SUPPLIED DATA: Begin

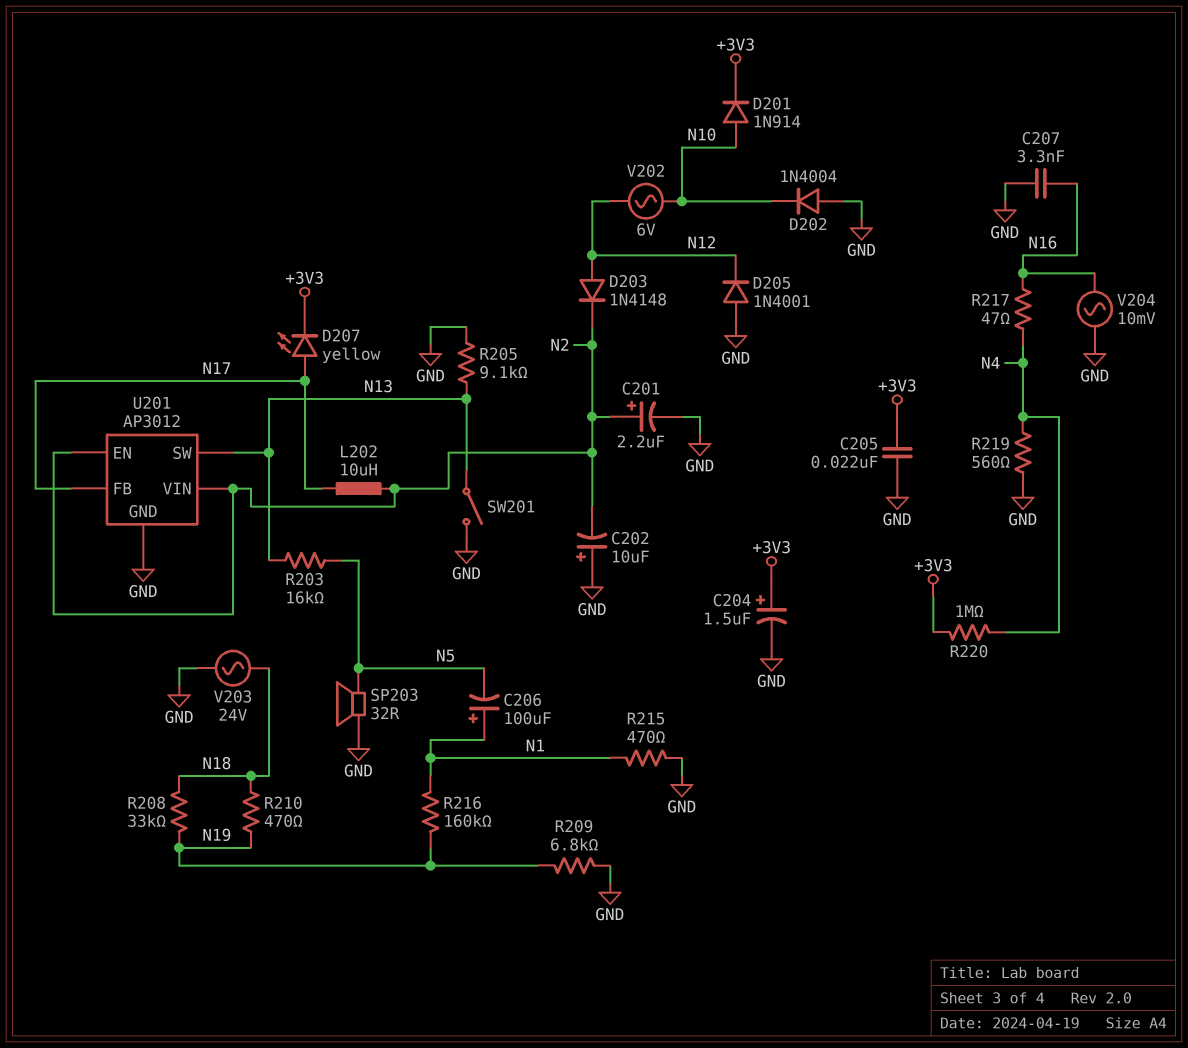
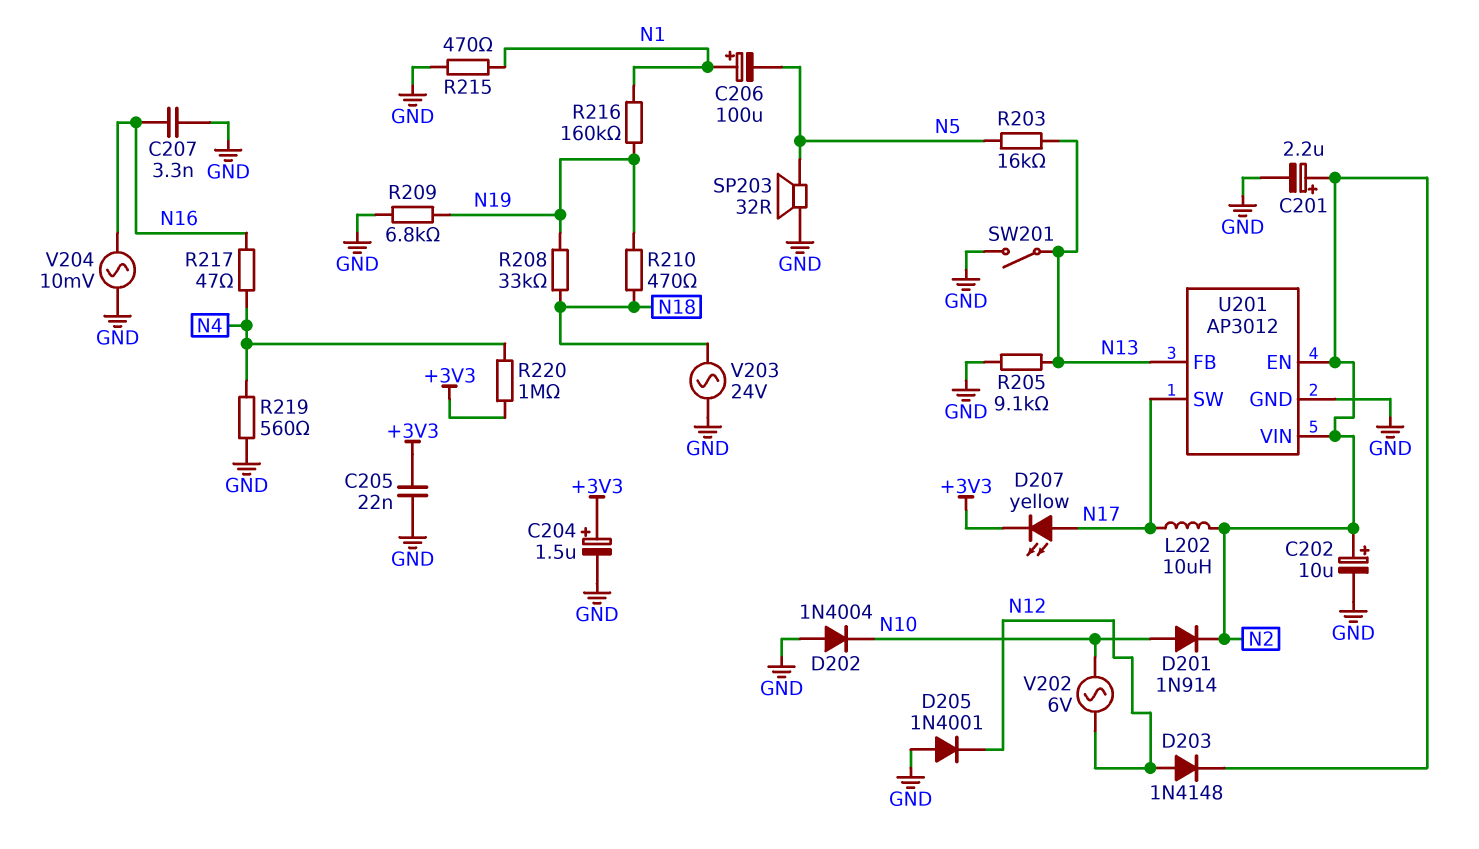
C202: 10uF (plus GND, minus N2) -> 10uF (plus N2, minus GND)
D201: diode 1N914 (A N10, K +3V3) -> diode 1N914 (A N10, K N2)
U201 pin FB: N17 -> N13
U201 pin SW: N13 -> N17

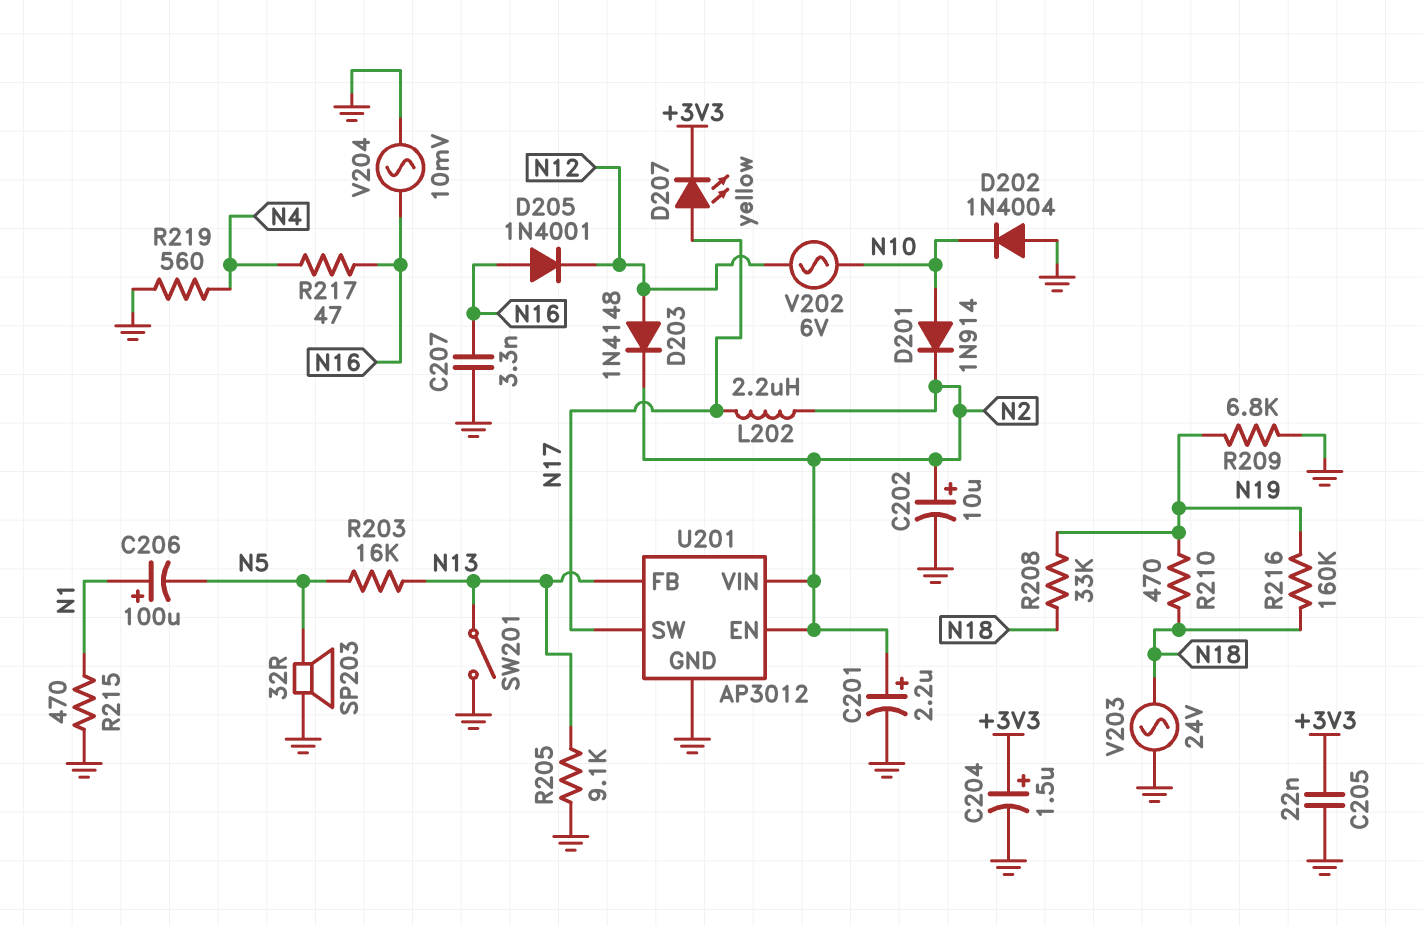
D205: diode 1N4001 (A GND, K N12) -> diode 1N4001 (A N16, K N12)
L202: 10uH (N2, N17) -> 2.2uH (N2, N17)
R216: 160k (N1, N19) -> 160k (N18, N19)
R220: 1M (+3V3, N4) -> none

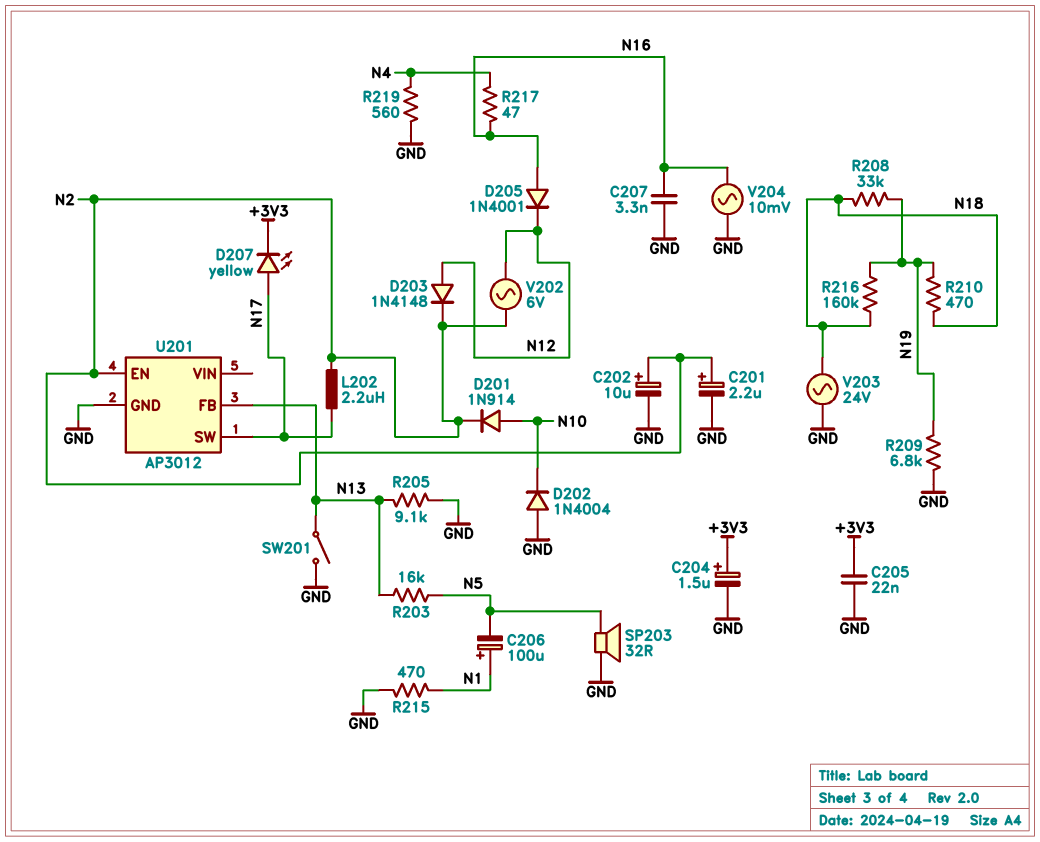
U201 pin VIN: N2 -> none
V202: AC 6V (N10, N12) -> AC 6V (N2, N12)

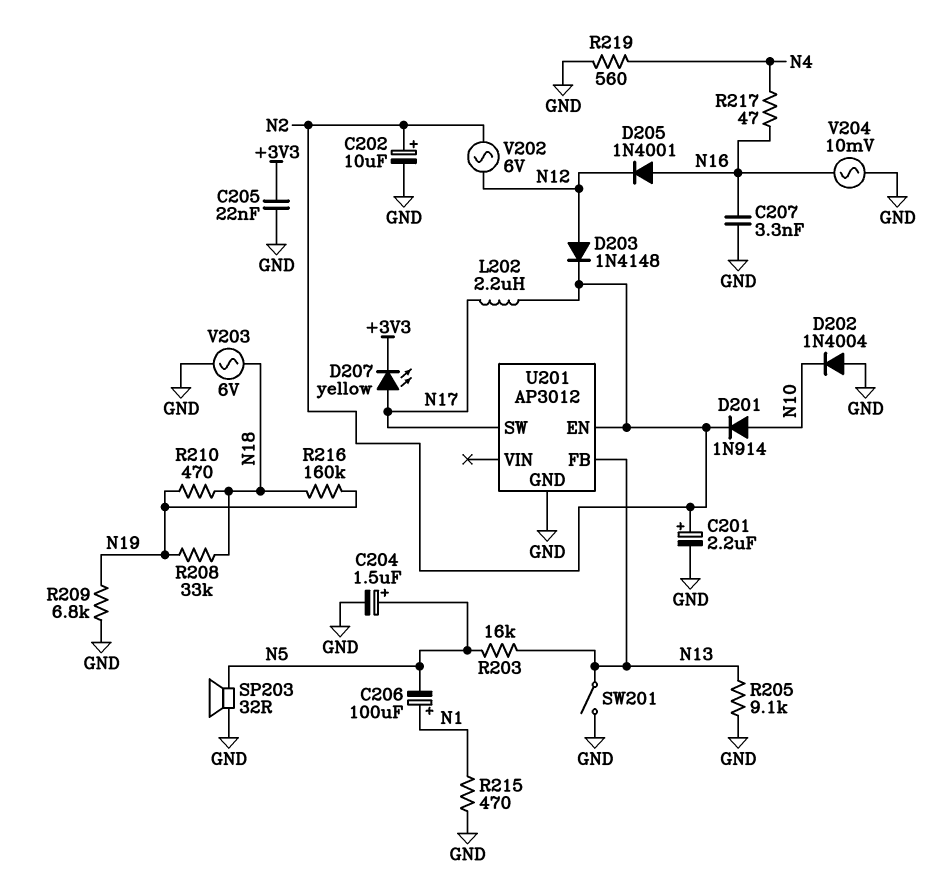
C204: 1.5uF (plus +3V3, minus GND) -> 1.5uF (plus N5, minus GND)
V203: AC 24V (GND, N18) -> AC 6V (GND, N18)

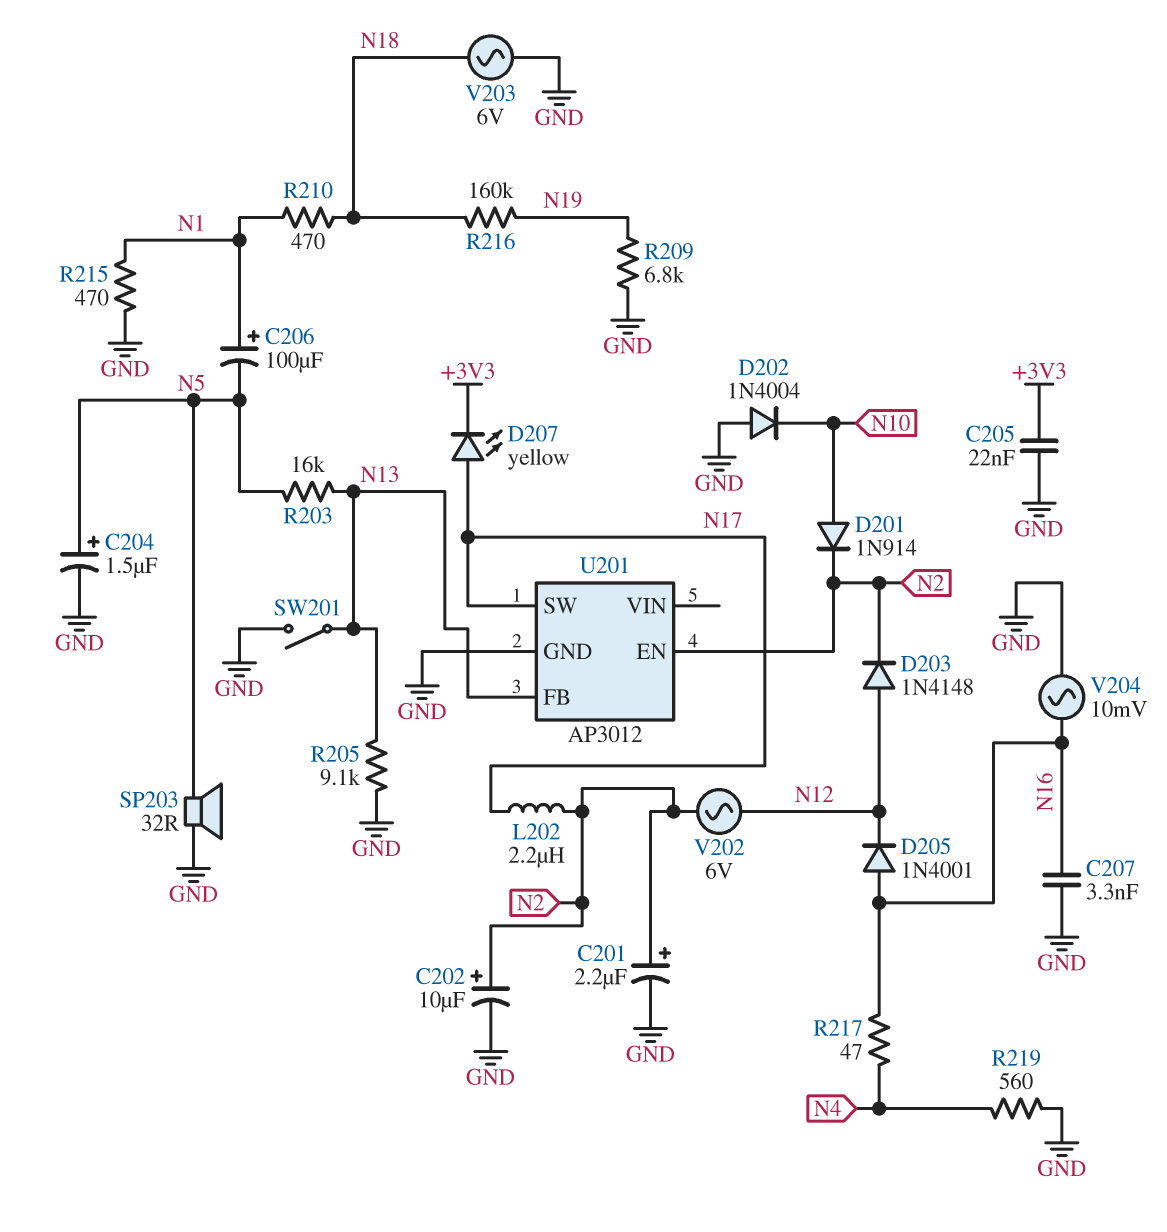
R208: 33k (N18, N19) -> none
R210: 470 (N18, N19) -> 470 (N1, N18)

SUPPLIED DATA: End

Copy out the records exactly; the pictures stay behind.

C202: 10uF (plus GND, minus N2) -> 10uF (plus N2, minus GND)
D201: diode 1N914 (A N10, K +3V3) -> diode 1N914 (A N10, K N2)
U201 pin FB: N17 -> N13
U201 pin SW: N13 -> N17

D205: diode 1N4001 (A GND, K N12) -> diode 1N4001 (A N16, K N12)
L202: 10uH (N2, N17) -> 2.2uH (N2, N17)
R216: 160k (N1, N19) -> 160k (N18, N19)
R220: 1M (+3V3, N4) -> none

U201 pin VIN: N2 -> none
V202: AC 6V (N10, N12) -> AC 6V (N2, N12)

C204: 1.5uF (plus +3V3, minus GND) -> 1.5uF (plus N5, minus GND)
V203: AC 24V (GND, N18) -> AC 6V (GND, N18)

R208: 33k (N18, N19) -> none
R210: 470 (N18, N19) -> 470 (N1, N18)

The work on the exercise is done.